## Problem description
Only the lines of the data holding the string "recolor" need to be returned.

== Segment start ==

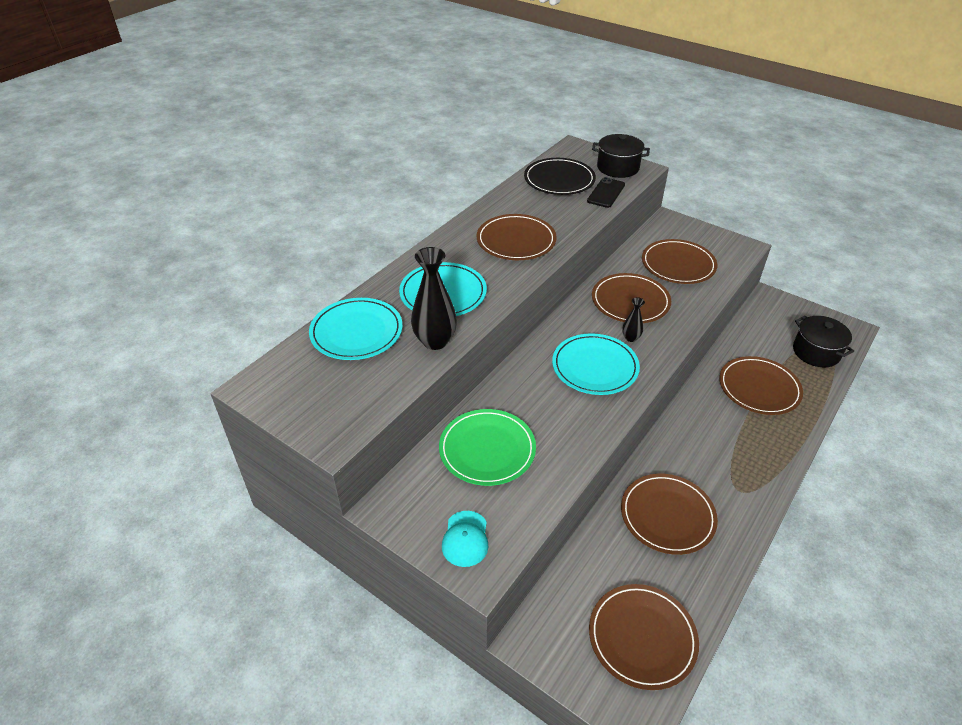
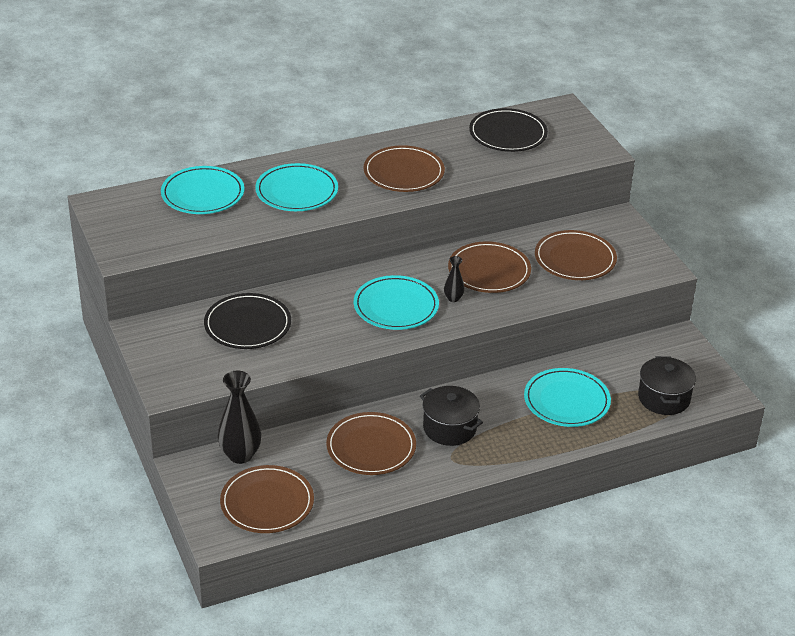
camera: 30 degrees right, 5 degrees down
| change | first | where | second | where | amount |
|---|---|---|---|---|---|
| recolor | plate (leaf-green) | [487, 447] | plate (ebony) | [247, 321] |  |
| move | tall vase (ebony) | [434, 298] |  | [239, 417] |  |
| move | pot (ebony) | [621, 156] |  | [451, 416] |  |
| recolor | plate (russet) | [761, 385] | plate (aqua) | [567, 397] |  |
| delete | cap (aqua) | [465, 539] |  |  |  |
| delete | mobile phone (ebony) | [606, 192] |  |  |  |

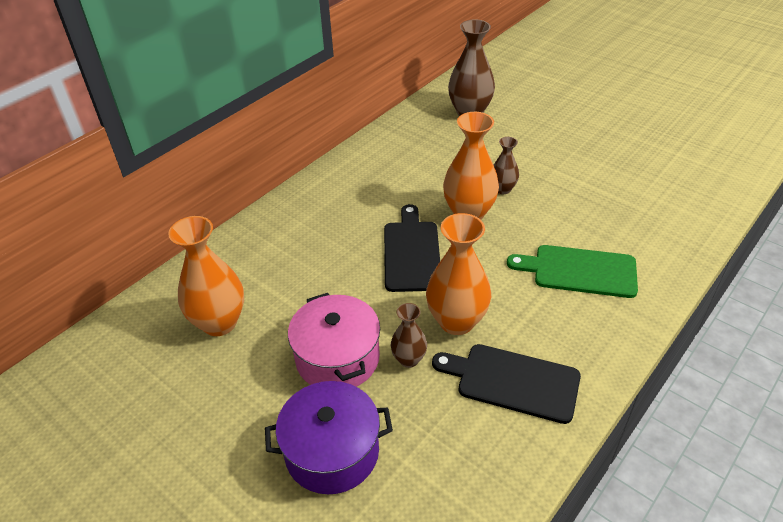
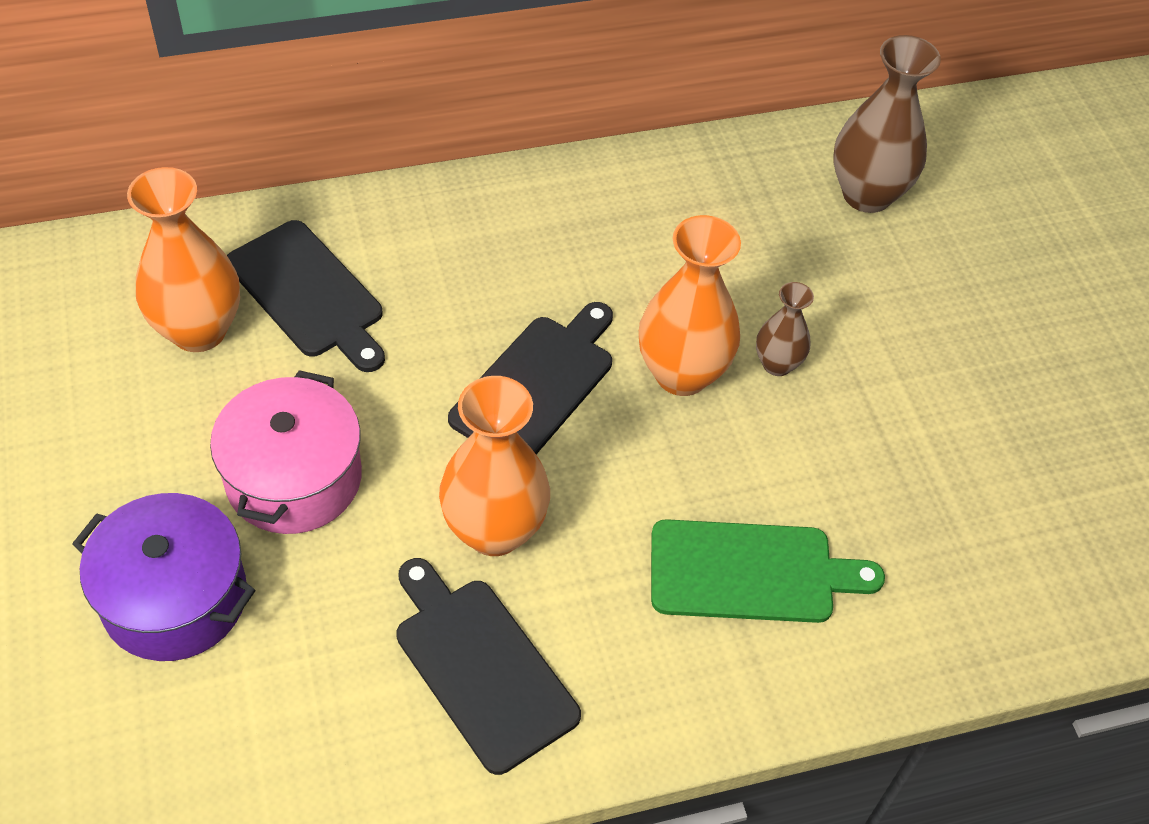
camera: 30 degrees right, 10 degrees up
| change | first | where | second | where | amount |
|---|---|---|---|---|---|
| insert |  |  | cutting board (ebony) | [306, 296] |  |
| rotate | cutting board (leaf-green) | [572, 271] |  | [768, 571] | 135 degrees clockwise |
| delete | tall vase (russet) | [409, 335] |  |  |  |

== Segment end ==
== Segment start ==

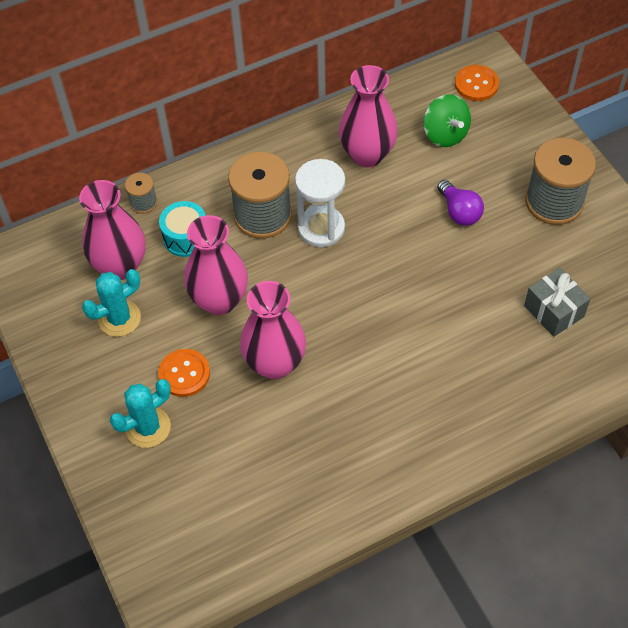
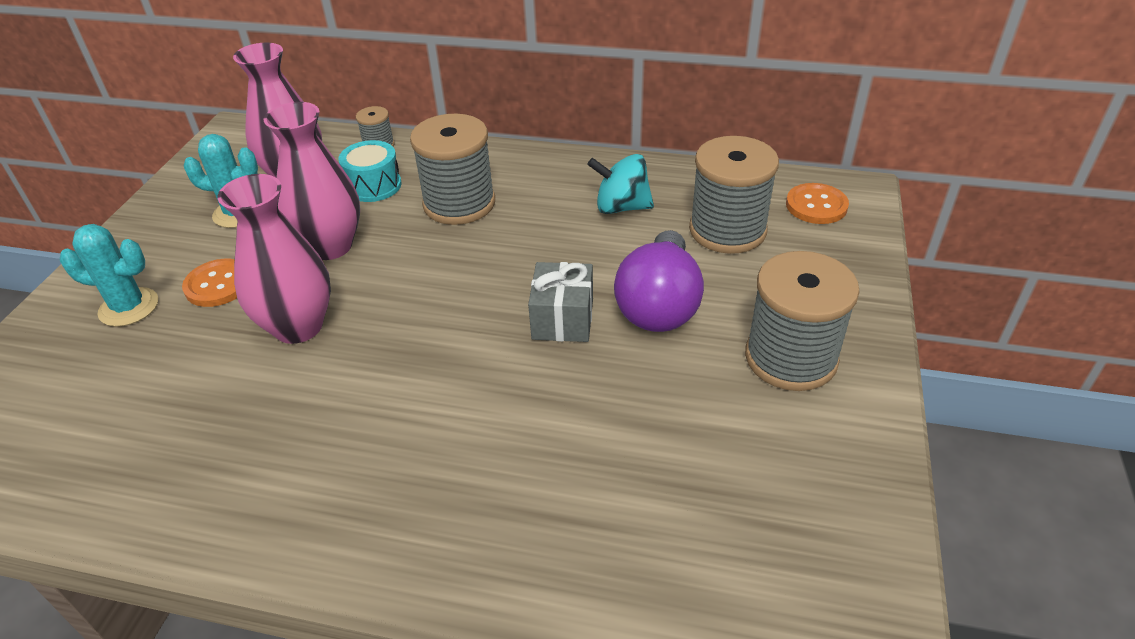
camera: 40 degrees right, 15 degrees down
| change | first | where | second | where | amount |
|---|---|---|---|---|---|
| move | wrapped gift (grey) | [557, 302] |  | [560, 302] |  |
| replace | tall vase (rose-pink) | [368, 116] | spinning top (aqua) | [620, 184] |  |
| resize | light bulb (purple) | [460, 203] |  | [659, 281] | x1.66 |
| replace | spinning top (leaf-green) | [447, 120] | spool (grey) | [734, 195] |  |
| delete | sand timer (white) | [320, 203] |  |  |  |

== Segment end ==

## Solution to this problem
| recolor | plate (leaf-green) | [487, 447] | plate (ebony) | [247, 321] |  |
| recolor | plate (russet) | [761, 385] | plate (aqua) | [567, 397] |  |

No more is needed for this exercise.